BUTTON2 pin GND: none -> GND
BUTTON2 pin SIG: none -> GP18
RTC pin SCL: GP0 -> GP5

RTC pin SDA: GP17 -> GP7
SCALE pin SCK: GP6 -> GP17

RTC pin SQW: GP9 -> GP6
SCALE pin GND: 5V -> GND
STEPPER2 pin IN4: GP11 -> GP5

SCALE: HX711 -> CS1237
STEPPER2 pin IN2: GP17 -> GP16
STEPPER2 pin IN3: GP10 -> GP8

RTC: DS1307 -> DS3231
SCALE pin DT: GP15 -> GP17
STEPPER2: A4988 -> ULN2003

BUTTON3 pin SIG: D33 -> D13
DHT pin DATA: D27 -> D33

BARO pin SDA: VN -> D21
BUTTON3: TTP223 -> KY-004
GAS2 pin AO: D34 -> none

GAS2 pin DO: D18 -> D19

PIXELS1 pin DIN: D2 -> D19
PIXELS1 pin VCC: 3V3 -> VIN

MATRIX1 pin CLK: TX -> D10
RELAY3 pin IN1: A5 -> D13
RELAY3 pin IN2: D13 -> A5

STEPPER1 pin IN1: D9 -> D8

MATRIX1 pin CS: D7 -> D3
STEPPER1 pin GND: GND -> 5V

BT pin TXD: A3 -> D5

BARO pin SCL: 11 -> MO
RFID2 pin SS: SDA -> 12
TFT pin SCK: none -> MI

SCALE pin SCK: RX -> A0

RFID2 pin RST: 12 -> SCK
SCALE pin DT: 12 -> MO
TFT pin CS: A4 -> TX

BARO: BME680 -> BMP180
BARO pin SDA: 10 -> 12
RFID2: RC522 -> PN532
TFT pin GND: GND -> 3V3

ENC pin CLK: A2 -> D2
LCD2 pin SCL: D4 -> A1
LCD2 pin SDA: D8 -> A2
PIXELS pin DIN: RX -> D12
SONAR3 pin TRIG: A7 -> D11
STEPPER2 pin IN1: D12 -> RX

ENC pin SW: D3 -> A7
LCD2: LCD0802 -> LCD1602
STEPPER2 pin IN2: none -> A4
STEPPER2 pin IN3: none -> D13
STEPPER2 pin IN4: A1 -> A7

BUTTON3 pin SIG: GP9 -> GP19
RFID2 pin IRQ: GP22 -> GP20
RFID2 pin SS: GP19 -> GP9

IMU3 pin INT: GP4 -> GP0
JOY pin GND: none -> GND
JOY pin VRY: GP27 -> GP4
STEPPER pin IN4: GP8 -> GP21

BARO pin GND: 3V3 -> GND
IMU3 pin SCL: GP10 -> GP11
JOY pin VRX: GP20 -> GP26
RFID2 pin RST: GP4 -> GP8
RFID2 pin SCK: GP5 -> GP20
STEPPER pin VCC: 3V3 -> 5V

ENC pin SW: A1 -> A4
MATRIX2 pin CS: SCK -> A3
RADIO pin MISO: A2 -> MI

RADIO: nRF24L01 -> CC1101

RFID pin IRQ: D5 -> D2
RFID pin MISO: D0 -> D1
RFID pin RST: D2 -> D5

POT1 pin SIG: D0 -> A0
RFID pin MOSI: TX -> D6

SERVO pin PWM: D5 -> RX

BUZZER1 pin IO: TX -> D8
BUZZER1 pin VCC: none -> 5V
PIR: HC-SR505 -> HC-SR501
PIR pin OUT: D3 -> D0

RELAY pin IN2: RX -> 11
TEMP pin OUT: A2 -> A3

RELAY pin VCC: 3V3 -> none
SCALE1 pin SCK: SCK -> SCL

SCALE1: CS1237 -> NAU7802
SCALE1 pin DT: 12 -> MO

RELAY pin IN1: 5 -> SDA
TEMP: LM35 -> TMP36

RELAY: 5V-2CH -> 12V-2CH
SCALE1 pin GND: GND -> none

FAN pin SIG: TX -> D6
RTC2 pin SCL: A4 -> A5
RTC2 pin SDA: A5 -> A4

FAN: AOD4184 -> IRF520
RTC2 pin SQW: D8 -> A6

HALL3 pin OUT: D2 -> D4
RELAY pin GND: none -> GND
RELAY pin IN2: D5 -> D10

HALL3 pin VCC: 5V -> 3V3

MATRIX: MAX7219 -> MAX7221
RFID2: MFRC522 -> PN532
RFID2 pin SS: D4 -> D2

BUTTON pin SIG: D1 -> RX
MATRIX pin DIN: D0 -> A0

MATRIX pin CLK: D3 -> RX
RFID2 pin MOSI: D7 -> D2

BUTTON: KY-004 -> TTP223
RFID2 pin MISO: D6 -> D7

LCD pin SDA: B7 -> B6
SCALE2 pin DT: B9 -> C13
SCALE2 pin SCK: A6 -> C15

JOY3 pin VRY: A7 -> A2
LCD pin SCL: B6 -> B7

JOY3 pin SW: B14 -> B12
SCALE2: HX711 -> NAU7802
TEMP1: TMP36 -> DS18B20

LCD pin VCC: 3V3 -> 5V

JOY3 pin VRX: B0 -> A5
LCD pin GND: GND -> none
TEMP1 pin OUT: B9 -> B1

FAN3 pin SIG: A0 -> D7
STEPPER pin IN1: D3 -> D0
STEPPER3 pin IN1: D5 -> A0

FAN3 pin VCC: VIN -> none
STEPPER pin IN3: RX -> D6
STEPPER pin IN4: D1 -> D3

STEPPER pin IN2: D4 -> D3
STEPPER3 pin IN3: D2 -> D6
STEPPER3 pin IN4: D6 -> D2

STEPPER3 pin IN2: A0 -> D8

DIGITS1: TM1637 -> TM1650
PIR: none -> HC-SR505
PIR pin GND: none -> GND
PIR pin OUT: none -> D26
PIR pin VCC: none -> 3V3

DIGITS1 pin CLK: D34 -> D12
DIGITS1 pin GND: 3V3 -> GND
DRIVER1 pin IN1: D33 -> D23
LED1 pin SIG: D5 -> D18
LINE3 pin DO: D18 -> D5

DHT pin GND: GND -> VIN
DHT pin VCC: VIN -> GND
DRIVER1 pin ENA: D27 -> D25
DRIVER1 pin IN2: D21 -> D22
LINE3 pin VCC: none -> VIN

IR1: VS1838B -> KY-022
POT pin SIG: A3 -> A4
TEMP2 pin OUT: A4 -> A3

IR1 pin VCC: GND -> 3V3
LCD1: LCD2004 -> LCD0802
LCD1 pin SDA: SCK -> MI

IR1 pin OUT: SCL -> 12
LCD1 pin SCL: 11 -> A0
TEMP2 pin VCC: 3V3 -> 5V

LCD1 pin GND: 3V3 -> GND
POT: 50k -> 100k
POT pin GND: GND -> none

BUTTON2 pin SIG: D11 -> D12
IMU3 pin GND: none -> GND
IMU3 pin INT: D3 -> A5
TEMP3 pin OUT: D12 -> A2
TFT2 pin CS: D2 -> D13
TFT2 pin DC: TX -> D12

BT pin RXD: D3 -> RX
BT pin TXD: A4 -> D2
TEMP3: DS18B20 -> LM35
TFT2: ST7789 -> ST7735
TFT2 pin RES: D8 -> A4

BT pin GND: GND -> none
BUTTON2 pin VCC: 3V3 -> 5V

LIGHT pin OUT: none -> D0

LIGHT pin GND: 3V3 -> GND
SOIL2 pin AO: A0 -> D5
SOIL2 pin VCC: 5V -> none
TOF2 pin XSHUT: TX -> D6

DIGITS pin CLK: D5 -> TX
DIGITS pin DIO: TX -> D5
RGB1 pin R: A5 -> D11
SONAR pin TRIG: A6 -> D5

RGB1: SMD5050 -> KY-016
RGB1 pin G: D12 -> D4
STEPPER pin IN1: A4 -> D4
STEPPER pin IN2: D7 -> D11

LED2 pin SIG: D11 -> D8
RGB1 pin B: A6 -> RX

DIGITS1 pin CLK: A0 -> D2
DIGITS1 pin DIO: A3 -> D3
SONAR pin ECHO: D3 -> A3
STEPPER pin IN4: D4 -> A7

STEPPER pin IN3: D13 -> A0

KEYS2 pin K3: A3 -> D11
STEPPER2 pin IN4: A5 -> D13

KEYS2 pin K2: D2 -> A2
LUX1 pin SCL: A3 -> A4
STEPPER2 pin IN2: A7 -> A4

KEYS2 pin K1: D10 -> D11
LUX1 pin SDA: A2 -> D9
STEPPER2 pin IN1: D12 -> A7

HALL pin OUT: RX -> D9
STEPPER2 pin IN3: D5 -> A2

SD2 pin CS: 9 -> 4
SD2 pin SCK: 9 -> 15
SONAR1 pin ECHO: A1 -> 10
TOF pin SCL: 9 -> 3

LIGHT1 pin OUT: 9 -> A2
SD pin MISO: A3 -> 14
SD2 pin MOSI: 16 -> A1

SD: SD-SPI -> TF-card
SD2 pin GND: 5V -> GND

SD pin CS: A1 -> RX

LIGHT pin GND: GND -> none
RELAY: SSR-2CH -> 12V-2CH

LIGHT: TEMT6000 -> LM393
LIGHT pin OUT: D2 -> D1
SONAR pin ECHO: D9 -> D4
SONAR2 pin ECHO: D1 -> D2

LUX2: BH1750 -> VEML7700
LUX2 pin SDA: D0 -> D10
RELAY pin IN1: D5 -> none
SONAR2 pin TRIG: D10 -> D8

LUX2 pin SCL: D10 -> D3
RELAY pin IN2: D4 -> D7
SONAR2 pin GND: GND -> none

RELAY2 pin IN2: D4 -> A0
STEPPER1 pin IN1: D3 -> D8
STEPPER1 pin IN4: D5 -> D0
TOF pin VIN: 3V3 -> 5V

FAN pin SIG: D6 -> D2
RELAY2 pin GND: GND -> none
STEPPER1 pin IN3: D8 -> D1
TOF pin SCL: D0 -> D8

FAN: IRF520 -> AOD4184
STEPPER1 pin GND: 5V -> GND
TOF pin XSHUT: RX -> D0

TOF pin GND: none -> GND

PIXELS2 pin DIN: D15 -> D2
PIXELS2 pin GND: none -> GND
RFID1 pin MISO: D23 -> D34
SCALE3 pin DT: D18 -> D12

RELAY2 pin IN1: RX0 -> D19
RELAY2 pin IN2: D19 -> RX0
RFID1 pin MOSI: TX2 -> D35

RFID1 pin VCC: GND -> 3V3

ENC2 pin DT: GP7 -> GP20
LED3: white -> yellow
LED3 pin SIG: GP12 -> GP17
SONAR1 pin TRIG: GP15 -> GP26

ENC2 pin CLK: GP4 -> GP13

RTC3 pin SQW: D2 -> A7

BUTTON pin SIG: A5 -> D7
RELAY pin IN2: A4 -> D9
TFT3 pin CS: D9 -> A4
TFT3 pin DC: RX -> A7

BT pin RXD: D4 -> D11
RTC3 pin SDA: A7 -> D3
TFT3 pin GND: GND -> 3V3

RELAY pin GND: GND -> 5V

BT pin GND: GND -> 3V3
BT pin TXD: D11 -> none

- The task
Wherever a line in the entries above holds "MISO", copy that line.

- Written solution
RADIO pin MISO: A2 -> MI
RFID pin MISO: D0 -> D1
RFID2 pin MISO: D6 -> D7
SD pin MISO: A3 -> 14
RFID1 pin MISO: D23 -> D34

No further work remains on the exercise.